Exercise brief: Each line below from the one containing "STEPPER3 pin IN4: GP8 -> GP11" through the one containing "BT pin GND: 5V -> GND" should be output exactly as it stands, and no other line should appear.

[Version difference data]

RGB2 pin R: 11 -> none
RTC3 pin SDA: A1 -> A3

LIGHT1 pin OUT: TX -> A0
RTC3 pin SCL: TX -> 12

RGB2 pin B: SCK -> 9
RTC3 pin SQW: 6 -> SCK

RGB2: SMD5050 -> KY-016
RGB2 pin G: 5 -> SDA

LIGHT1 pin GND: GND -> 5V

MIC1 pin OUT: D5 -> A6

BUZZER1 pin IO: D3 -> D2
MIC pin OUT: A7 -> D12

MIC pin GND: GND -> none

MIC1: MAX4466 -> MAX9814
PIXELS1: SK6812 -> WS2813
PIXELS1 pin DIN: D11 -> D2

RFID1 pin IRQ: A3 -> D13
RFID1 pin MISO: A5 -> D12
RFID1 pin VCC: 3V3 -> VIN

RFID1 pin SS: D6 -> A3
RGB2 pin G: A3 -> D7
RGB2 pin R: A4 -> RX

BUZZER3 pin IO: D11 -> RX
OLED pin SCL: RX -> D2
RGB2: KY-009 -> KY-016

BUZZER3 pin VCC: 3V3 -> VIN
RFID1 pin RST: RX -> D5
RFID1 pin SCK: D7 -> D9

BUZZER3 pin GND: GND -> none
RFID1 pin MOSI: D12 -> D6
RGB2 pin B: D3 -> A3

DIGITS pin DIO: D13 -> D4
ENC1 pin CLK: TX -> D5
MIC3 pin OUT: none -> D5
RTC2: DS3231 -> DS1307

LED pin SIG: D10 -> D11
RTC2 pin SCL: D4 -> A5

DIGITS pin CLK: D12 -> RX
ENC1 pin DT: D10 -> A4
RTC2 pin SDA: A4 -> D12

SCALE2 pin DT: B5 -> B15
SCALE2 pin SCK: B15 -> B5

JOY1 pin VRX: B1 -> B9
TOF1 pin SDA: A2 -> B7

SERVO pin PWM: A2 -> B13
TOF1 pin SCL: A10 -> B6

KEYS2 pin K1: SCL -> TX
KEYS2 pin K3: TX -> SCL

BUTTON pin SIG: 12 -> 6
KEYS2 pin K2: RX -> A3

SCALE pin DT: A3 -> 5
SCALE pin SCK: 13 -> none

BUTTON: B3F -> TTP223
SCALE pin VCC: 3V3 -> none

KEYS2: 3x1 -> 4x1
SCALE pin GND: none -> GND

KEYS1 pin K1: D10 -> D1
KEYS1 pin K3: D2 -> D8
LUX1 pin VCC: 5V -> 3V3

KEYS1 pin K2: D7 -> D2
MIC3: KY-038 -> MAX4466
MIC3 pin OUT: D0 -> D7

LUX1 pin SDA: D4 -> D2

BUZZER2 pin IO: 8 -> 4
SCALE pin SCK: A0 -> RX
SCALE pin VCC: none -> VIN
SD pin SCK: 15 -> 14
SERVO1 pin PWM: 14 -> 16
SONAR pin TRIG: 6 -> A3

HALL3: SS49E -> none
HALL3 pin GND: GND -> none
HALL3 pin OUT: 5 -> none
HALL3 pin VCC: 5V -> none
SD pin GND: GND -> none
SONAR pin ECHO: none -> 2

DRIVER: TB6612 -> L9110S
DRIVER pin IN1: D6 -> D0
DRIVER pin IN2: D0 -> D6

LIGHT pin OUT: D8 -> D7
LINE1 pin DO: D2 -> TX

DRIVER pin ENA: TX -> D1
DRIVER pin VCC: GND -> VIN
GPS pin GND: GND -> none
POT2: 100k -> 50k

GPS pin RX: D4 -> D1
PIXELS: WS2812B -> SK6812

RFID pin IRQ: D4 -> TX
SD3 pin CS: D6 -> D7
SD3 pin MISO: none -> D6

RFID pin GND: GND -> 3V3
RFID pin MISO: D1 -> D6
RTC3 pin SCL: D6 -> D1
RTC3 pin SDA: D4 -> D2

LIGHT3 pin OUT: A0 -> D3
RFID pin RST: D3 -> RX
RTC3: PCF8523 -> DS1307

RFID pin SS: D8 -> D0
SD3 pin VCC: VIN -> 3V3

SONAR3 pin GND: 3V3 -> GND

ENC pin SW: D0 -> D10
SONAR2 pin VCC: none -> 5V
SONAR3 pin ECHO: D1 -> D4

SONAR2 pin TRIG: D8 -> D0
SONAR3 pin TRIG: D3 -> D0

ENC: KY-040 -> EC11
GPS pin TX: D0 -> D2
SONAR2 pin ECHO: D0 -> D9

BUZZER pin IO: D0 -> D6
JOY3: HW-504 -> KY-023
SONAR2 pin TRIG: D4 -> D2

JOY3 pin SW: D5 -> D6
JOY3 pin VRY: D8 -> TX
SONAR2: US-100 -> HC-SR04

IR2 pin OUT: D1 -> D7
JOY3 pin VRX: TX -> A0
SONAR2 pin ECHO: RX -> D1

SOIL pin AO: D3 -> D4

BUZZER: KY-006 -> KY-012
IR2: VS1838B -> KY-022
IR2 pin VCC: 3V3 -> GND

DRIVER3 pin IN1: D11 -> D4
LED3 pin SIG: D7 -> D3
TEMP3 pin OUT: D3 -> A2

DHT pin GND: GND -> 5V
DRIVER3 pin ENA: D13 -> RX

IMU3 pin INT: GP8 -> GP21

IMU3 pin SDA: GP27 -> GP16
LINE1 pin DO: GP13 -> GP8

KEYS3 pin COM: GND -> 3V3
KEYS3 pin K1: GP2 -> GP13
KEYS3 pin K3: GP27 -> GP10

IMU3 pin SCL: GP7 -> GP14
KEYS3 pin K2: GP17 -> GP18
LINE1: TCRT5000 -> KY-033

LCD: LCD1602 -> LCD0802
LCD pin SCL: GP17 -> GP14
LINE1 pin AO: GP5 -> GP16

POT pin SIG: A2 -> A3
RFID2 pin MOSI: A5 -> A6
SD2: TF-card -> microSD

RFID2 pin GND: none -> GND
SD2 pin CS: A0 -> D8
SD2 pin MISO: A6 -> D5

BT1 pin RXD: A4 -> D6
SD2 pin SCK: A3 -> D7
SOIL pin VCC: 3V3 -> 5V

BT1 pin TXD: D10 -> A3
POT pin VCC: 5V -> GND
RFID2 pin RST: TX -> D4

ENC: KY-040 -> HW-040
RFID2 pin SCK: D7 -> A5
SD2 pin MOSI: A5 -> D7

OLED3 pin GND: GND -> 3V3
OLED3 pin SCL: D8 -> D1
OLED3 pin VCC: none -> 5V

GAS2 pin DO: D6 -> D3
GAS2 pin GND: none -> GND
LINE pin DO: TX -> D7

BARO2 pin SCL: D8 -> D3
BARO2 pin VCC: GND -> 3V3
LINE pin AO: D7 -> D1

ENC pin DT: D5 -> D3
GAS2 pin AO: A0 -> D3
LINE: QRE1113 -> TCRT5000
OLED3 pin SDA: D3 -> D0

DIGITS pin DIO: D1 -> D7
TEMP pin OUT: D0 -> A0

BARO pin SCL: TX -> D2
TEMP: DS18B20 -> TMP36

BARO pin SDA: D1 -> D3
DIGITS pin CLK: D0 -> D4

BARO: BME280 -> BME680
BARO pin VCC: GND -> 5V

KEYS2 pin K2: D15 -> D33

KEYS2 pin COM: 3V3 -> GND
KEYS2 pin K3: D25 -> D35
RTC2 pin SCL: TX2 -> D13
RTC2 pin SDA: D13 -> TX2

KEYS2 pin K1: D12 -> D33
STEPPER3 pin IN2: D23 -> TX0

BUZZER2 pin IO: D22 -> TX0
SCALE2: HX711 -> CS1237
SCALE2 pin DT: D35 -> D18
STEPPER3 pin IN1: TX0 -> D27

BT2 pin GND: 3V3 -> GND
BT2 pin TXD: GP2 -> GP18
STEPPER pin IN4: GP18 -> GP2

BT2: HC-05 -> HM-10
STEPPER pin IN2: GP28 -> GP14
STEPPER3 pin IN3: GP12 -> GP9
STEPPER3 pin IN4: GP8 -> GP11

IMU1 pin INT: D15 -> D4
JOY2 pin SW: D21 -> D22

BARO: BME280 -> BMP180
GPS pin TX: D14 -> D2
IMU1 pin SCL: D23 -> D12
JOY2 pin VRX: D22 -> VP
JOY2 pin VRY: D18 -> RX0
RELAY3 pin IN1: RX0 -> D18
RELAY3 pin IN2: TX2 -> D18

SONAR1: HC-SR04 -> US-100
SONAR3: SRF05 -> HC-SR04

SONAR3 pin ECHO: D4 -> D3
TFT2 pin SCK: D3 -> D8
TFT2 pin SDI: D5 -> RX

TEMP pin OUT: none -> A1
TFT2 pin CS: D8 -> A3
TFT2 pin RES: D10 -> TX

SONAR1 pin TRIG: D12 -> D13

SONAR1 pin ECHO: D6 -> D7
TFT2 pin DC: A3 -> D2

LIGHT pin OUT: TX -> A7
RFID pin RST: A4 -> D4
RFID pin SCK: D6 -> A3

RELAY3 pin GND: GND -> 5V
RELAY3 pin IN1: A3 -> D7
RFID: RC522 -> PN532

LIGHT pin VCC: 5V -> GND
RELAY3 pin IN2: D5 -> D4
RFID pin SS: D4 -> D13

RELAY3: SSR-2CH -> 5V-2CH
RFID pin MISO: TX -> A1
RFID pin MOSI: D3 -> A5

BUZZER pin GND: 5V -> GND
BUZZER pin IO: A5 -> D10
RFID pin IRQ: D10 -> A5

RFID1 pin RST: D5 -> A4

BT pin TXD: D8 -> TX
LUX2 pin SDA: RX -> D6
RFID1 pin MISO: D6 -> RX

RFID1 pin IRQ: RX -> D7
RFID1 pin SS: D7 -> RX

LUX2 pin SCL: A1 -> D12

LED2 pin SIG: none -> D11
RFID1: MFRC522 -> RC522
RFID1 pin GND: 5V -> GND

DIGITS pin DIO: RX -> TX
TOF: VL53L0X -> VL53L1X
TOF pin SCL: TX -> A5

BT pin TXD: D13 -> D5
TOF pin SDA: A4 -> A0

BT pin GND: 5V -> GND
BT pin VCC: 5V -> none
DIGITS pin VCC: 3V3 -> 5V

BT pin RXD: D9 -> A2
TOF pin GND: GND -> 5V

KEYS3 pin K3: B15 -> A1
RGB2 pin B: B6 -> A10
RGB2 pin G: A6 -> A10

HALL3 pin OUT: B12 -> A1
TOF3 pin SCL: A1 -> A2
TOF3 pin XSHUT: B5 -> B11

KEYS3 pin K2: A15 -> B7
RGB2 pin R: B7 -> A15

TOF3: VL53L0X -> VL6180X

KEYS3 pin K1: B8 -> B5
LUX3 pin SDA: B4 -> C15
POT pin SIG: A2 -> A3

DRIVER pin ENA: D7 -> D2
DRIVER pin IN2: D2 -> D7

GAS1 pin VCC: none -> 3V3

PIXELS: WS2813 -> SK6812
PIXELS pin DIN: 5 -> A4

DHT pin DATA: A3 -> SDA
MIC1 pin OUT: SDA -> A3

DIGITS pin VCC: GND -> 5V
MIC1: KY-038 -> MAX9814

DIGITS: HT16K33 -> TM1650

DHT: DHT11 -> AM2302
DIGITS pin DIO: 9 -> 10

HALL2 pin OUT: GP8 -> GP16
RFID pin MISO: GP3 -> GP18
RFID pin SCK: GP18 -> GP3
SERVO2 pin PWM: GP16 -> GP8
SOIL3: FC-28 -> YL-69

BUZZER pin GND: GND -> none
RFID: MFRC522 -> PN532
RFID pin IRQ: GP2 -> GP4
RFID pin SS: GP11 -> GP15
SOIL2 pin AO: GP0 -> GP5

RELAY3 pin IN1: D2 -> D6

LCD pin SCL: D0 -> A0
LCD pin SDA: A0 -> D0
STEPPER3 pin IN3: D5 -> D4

Result below:
STEPPER3 pin IN4: GP8 -> GP11

IMU1 pin INT: D15 -> D4
JOY2 pin SW: D21 -> D22

BARO: BME280 -> BMP180
GPS pin TX: D14 -> D2
IMU1 pin SCL: D23 -> D12
JOY2 pin VRX: D22 -> VP
JOY2 pin VRY: D18 -> RX0
RELAY3 pin IN1: RX0 -> D18
RELAY3 pin IN2: TX2 -> D18

SONAR1: HC-SR04 -> US-100
SONAR3: SRF05 -> HC-SR04

SONAR3 pin ECHO: D4 -> D3
TFT2 pin SCK: D3 -> D8
TFT2 pin SDI: D5 -> RX

TEMP pin OUT: none -> A1
TFT2 pin CS: D8 -> A3
TFT2 pin RES: D10 -> TX

SONAR1 pin TRIG: D12 -> D13

SONAR1 pin ECHO: D6 -> D7
TFT2 pin DC: A3 -> D2

LIGHT pin OUT: TX -> A7
RFID pin RST: A4 -> D4
RFID pin SCK: D6 -> A3

RELAY3 pin GND: GND -> 5V
RELAY3 pin IN1: A3 -> D7
RFID: RC522 -> PN532

LIGHT pin VCC: 5V -> GND
RELAY3 pin IN2: D5 -> D4
RFID pin SS: D4 -> D13

RELAY3: SSR-2CH -> 5V-2CH
RFID pin MISO: TX -> A1
RFID pin MOSI: D3 -> A5

BUZZER pin GND: 5V -> GND
BUZZER pin IO: A5 -> D10
RFID pin IRQ: D10 -> A5

RFID1 pin RST: D5 -> A4

BT pin TXD: D8 -> TX
LUX2 pin SDA: RX -> D6
RFID1 pin MISO: D6 -> RX

RFID1 pin IRQ: RX -> D7
RFID1 pin SS: D7 -> RX

LUX2 pin SCL: A1 -> D12

LED2 pin SIG: none -> D11
RFID1: MFRC522 -> RC522
RFID1 pin GND: 5V -> GND

DIGITS pin DIO: RX -> TX
TOF: VL53L0X -> VL53L1X
TOF pin SCL: TX -> A5

BT pin TXD: D13 -> D5
TOF pin SDA: A4 -> A0

BT pin GND: 5V -> GND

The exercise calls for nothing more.